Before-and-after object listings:
=== Begin Enclosure ===
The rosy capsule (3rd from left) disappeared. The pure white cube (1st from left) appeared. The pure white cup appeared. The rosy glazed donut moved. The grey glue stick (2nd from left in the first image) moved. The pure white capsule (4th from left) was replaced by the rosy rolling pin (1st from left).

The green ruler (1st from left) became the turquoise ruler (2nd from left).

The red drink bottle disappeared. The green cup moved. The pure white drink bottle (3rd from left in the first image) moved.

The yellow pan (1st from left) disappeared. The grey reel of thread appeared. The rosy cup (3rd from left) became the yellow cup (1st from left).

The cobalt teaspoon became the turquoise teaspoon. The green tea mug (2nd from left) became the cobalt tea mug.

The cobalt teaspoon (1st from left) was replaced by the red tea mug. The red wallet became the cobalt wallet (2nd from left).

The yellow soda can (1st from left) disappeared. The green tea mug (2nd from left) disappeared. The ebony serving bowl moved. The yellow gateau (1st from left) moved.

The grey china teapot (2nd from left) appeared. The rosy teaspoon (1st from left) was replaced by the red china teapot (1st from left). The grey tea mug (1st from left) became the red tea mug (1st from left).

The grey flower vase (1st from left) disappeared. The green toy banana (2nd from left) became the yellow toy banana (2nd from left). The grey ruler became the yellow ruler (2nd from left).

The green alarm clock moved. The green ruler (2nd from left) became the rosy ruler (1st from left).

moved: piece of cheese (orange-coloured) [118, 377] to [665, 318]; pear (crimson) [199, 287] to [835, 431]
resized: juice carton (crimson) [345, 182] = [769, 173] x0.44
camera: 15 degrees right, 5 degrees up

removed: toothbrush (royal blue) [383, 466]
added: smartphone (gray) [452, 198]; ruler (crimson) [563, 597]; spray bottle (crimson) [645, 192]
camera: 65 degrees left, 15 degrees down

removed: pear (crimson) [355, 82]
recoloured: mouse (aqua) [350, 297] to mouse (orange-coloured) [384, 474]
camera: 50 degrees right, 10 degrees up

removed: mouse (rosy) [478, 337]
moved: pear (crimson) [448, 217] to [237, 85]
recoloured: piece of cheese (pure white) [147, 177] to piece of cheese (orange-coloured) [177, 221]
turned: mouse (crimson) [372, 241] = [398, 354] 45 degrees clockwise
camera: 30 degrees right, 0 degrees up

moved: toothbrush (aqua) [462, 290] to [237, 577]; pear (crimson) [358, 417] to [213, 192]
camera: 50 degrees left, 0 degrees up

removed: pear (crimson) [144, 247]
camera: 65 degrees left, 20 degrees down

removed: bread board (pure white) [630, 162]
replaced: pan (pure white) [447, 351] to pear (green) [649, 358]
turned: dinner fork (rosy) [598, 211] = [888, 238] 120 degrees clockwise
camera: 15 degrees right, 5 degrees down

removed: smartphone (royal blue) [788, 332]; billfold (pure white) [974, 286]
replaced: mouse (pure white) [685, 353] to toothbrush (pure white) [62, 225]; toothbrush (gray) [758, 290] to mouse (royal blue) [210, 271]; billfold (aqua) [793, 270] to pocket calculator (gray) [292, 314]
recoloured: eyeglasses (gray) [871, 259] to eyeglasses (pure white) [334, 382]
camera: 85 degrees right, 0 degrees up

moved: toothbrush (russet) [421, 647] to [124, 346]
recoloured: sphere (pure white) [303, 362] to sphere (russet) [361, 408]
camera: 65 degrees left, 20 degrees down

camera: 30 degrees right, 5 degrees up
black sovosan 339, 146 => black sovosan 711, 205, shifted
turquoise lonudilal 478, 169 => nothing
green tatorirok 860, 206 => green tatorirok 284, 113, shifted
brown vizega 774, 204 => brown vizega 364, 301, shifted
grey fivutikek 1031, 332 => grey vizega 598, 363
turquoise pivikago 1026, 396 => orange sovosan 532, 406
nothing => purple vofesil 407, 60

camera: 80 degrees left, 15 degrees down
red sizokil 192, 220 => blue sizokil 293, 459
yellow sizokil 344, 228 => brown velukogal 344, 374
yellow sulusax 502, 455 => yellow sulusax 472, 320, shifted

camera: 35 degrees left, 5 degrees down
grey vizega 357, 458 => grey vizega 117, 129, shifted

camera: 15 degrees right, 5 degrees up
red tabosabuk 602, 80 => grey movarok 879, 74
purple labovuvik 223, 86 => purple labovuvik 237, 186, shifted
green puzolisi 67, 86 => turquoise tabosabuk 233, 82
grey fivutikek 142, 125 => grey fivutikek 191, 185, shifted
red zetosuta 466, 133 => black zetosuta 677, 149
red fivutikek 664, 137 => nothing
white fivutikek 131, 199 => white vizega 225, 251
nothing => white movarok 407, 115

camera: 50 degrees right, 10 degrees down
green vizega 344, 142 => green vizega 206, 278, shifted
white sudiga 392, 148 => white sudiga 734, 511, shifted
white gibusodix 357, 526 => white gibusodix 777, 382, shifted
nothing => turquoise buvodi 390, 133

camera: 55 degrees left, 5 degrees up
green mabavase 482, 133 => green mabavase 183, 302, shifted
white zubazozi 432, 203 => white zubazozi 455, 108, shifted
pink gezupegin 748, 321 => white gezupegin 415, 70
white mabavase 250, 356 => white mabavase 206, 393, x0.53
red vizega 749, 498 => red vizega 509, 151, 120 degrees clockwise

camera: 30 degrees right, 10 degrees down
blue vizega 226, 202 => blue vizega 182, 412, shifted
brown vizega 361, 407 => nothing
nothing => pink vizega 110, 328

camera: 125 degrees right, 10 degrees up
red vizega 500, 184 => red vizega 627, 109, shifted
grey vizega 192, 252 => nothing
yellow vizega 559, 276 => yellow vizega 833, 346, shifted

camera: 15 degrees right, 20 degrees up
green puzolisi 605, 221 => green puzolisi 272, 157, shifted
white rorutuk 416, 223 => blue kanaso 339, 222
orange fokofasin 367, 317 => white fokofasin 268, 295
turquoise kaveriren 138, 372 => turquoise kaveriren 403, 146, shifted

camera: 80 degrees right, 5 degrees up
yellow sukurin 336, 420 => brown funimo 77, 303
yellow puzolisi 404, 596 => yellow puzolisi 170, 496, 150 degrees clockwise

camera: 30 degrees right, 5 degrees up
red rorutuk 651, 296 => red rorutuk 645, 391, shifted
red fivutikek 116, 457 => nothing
=== End Enclosure ===
§ **Problem to work on**:
Lines that hold "sovosan" are the ones to copy, so pick each out from the data.

§ **Response area**:
black sovosan 339, 146 => black sovosan 711, 205, shifted
turquoise pivikago 1026, 396 => orange sovosan 532, 406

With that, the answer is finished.